§ Data records:
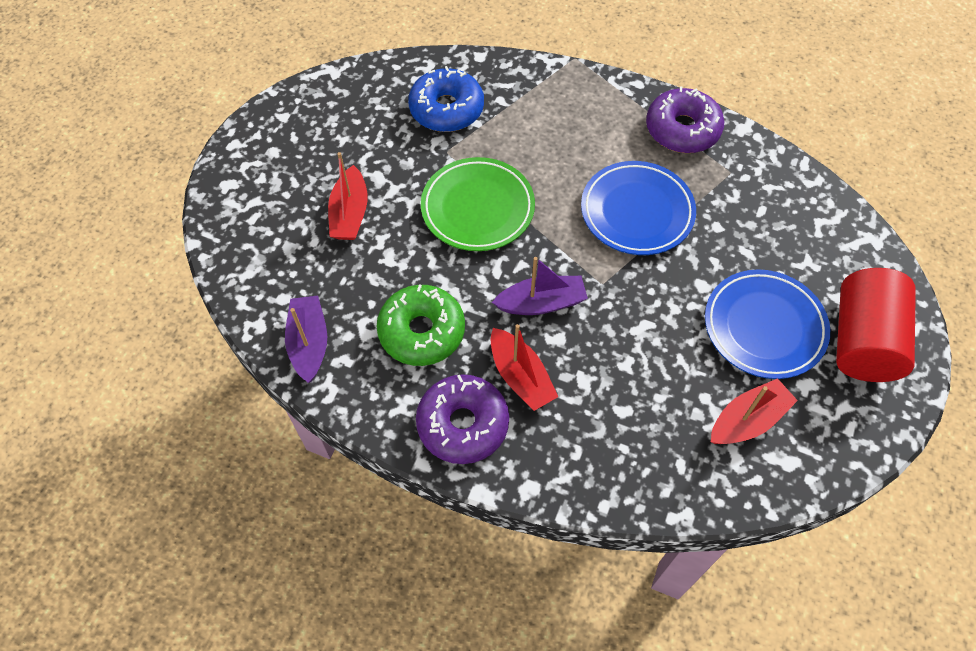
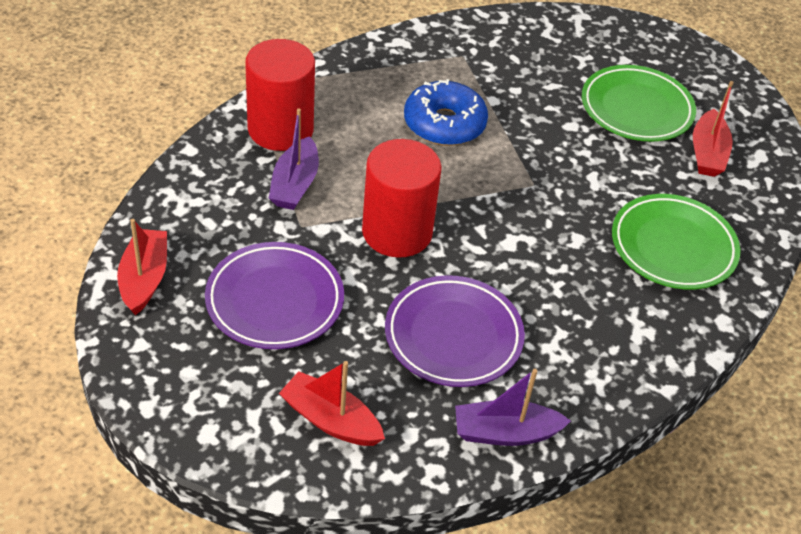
blue plate: 2 -> 0
green donut: 1 -> 0
green plate: 1 -> 2
purple donut: 2 -> 0
purple plate: 0 -> 2
red cylinder: 1 -> 2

§ Description of the task:
Every line of the listing above is to be set down verbatim, without the pictures.

§ The completed task:
blue plate: 2 -> 0
green donut: 1 -> 0
green plate: 1 -> 2
purple donut: 2 -> 0
purple plate: 0 -> 2
red cylinder: 1 -> 2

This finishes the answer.